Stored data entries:
--- START ---

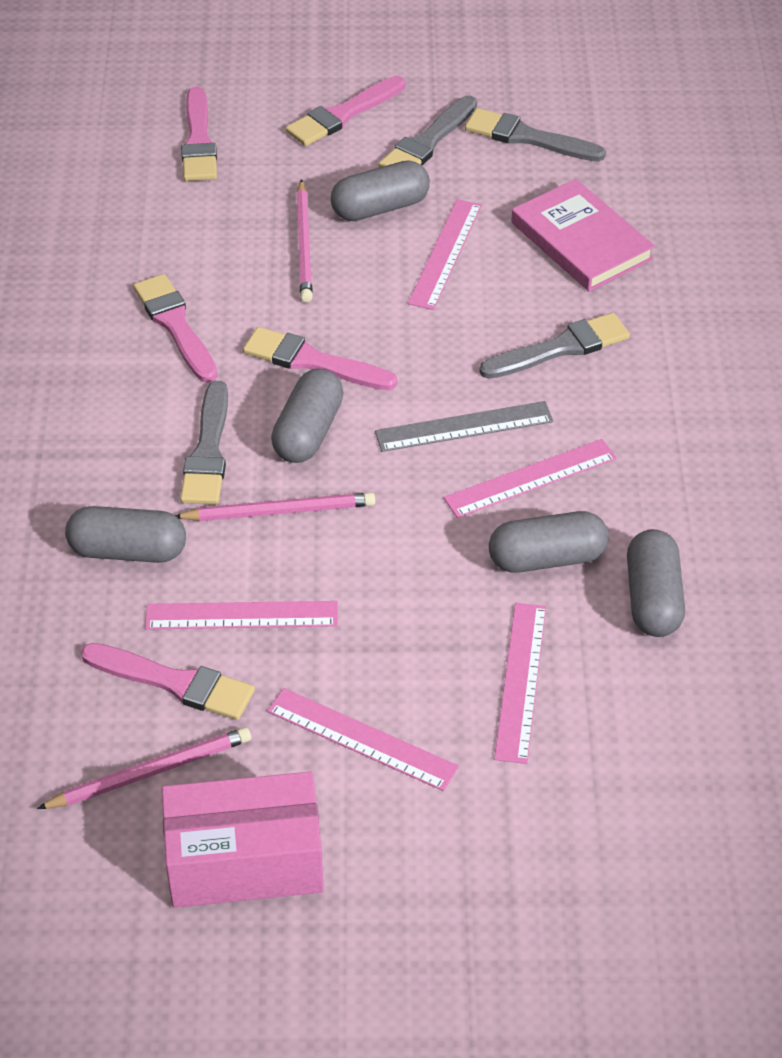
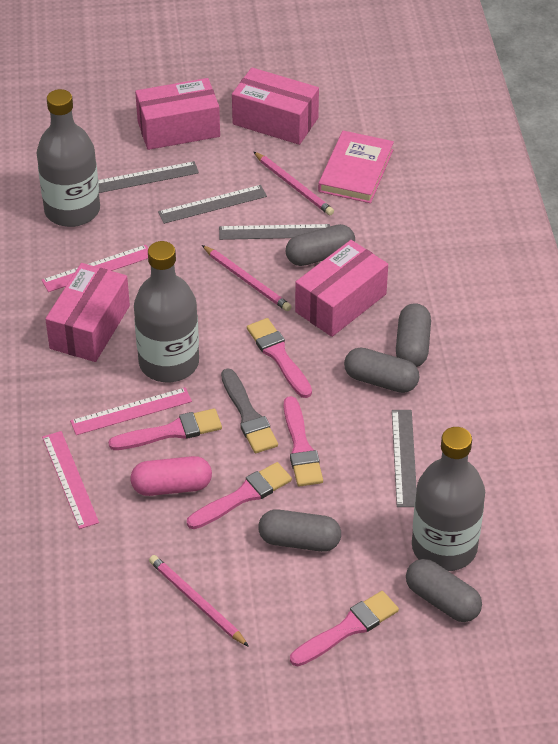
grey bottle: 0 -> 3
grey brush: 4 -> 1
grey ruler: 1 -> 4
pink box: 1 -> 4
pink capsule: 0 -> 1
pink ruler: 5 -> 3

--- END ---

Would you reproduce, word for word, the lines from the one holding "grey ruler: 1 -> 4" through the final line of the entries, both included?

grey ruler: 1 -> 4
pink box: 1 -> 4
pink capsule: 0 -> 1
pink ruler: 5 -> 3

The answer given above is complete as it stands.